# REQUIRED ACTION:
Take every line containing "spool" from the material and copy it.

Segment Start: DATA PROVIDED

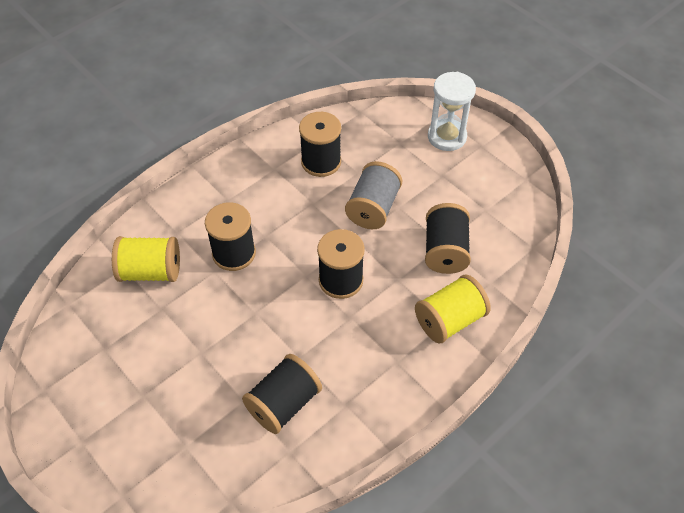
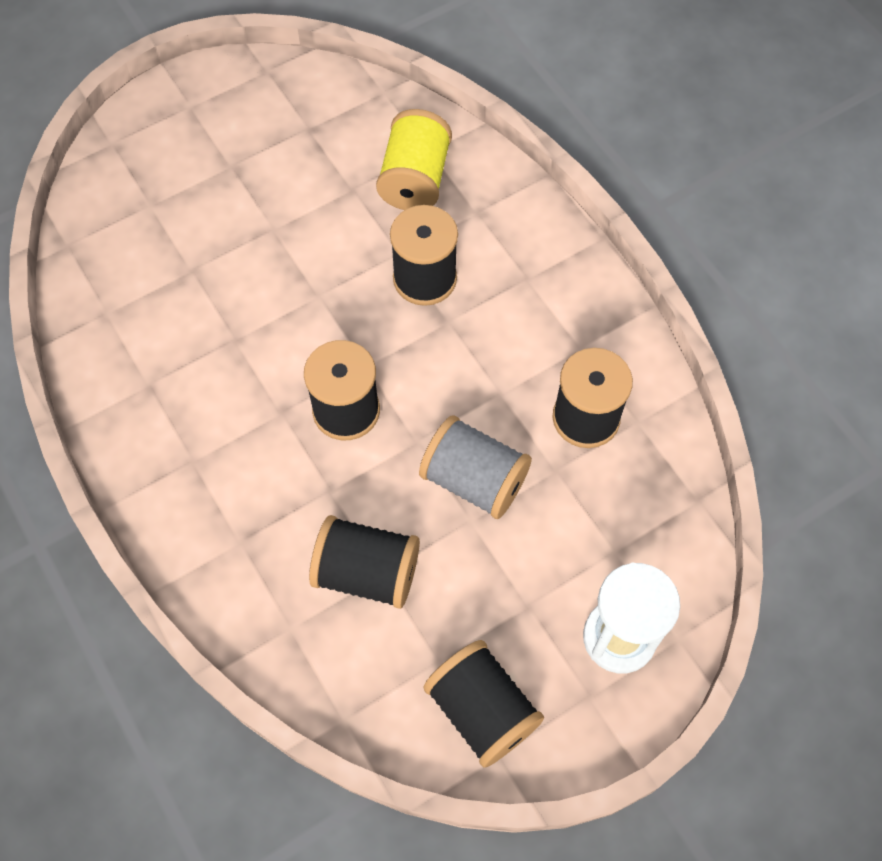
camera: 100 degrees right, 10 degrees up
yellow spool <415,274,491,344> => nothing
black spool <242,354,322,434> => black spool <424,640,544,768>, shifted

Segment End: DATA PROVIDED

# EXERCISE ANSWER:
yellow spool <415,274,491,344> => nothing
black spool <242,354,322,434> => black spool <424,640,544,768>, shifted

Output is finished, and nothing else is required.